What this task involves:
Among the lines below, how many have the word "image"? The reply is that number alone.

Provided data:
* * *
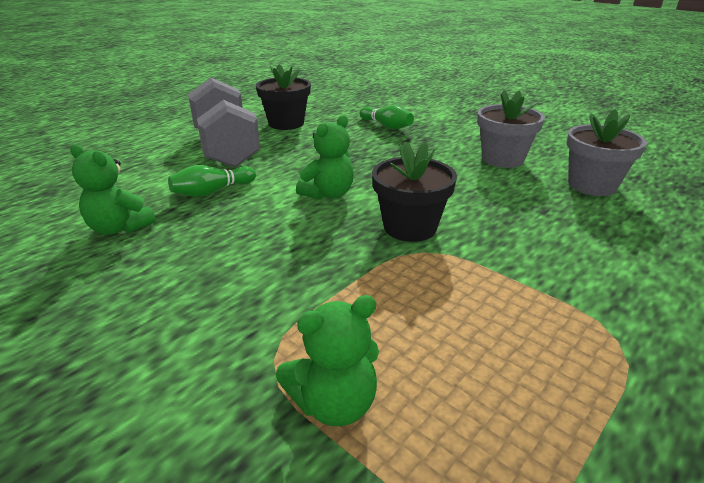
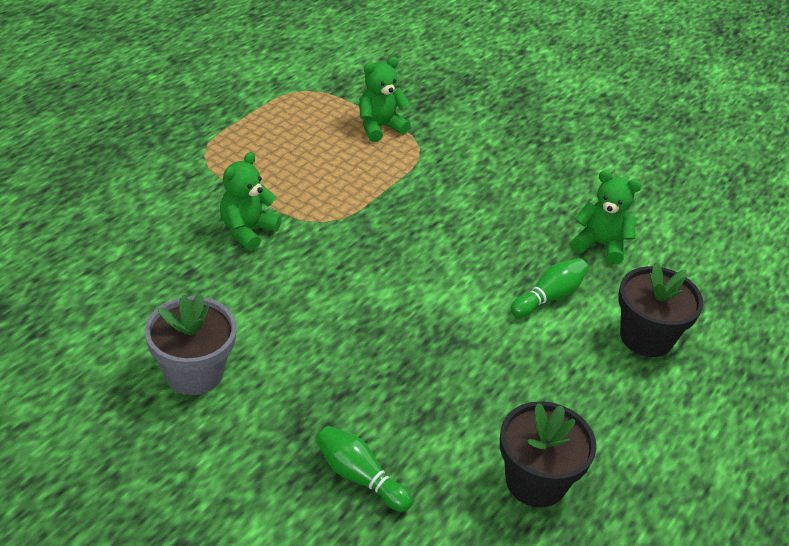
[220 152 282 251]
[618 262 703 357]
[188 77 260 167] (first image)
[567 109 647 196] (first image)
* * *
Finished exercise:
2